COLLECTED DATA:
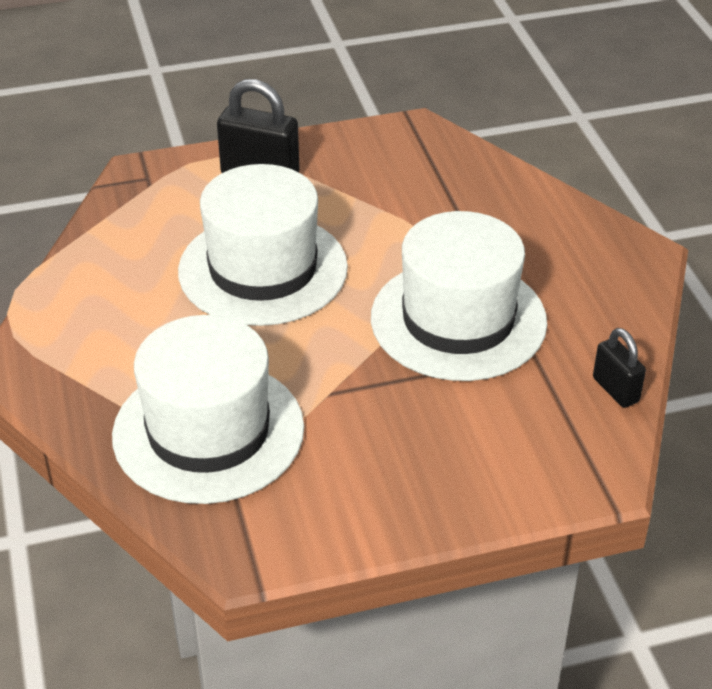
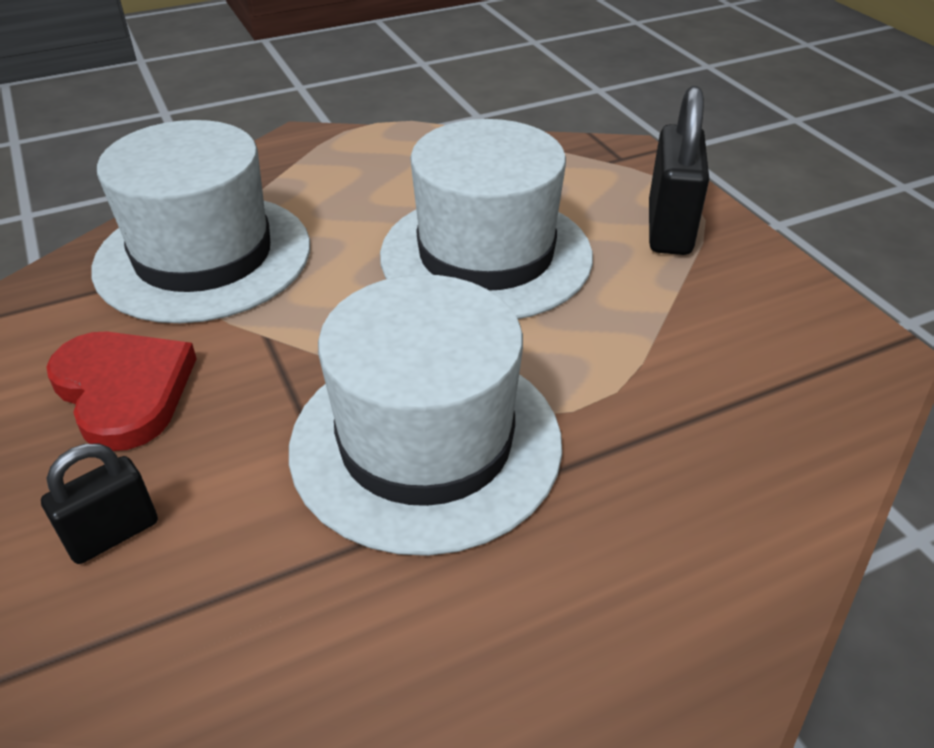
camera: 80 degrees right, 0 degrees up
(376, 469) = (124, 390): none -> red heart
(615, 390) = (273, 673): black padlock -> black padlock (113, 534)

WORK REQUEST: Where a line contains "(376, 469) = (124, 390): none -> red heart", begin there and output each line through the end of the data above, exactly; give no other lines.

ANSWER FOR THIS EXERCISE:
(376, 469) = (124, 390): none -> red heart
(615, 390) = (273, 673): black padlock -> black padlock (113, 534)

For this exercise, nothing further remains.